_What is required:_
Check each line of the material that follows, and copy those holding the string "PIXELS".

_Exercise data:_
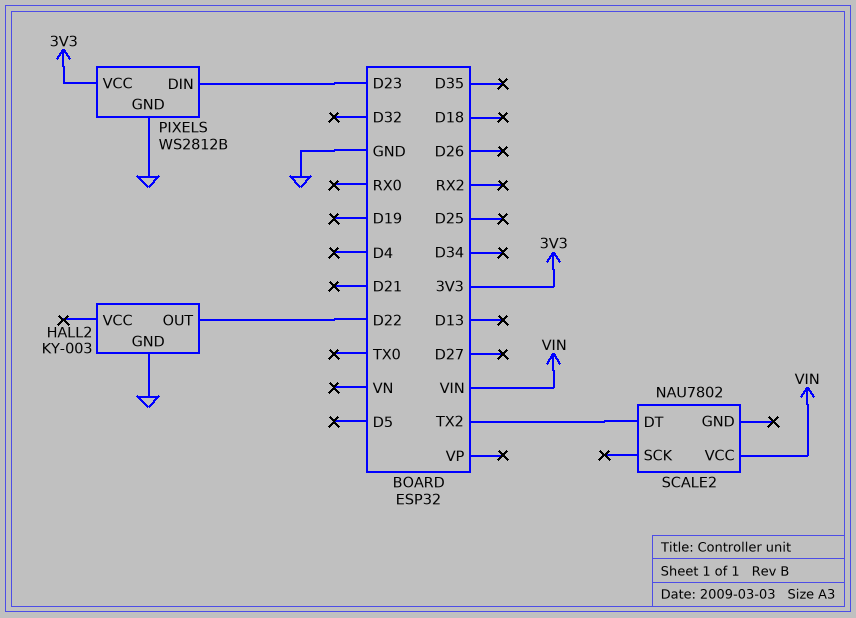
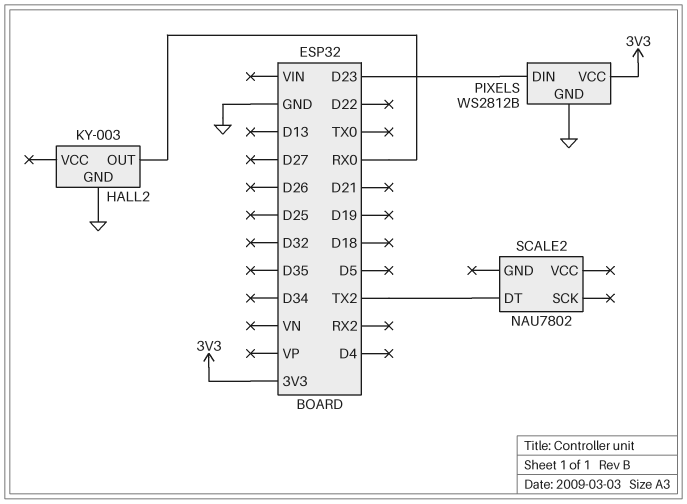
HALL2 pin OUT: D22 -> RX0
SCALE2 pin VCC: VIN -> none

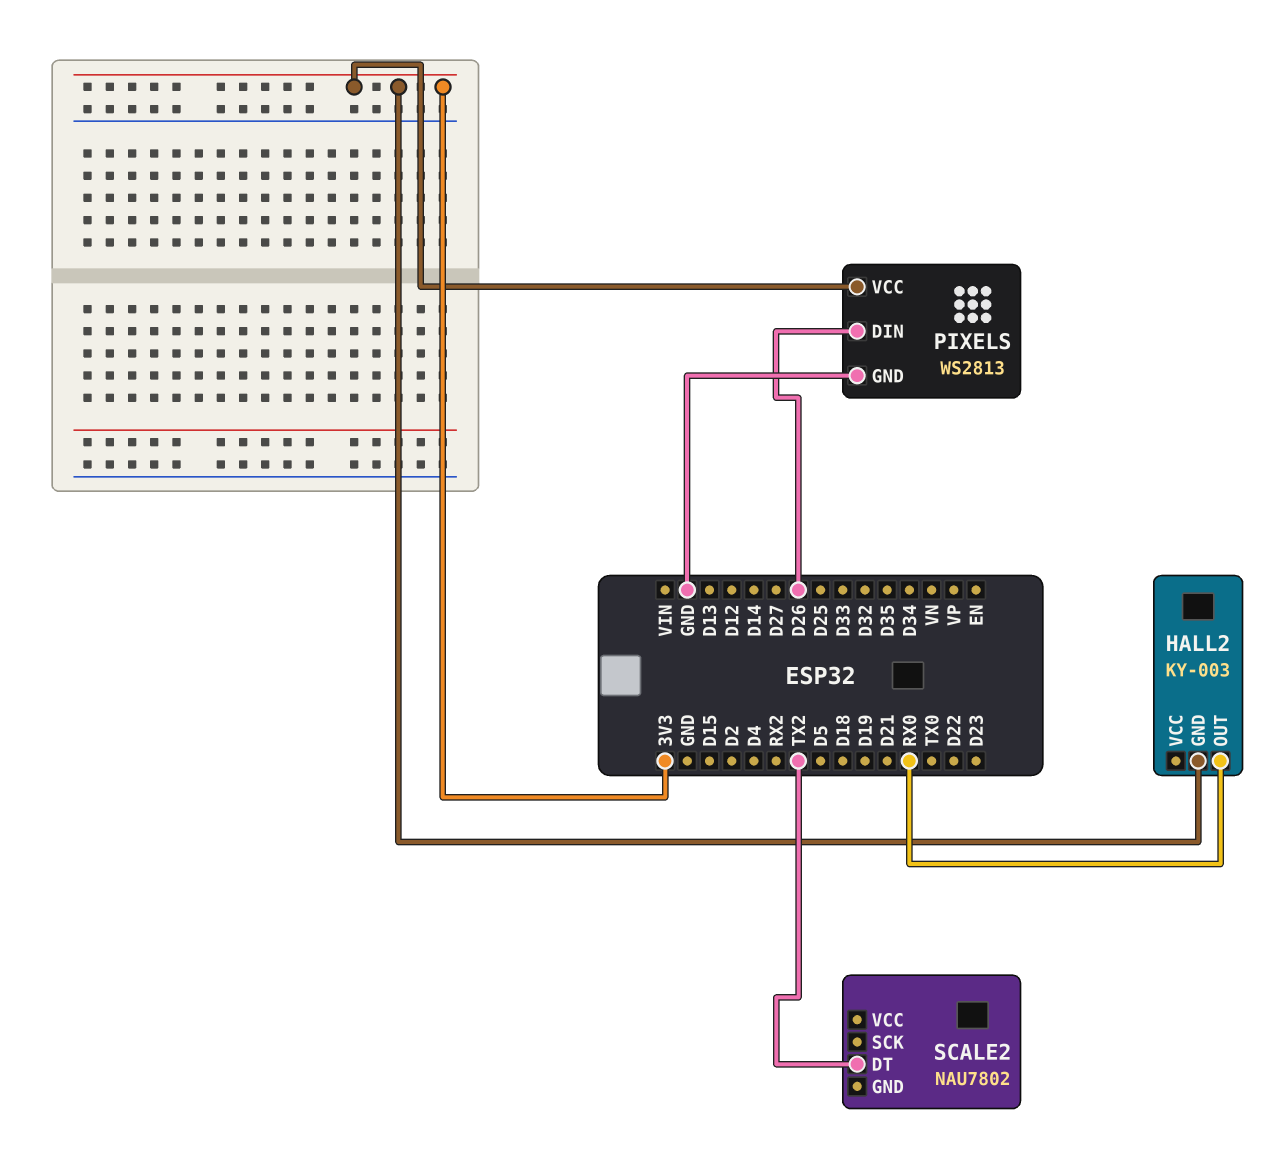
HALL2 pin GND: GND -> 3V3
PIXELS: WS2812B -> WS2813
PIXELS pin DIN: D23 -> D26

_Task response:_
PIXELS: WS2812B -> WS2813
PIXELS pin DIN: D23 -> D26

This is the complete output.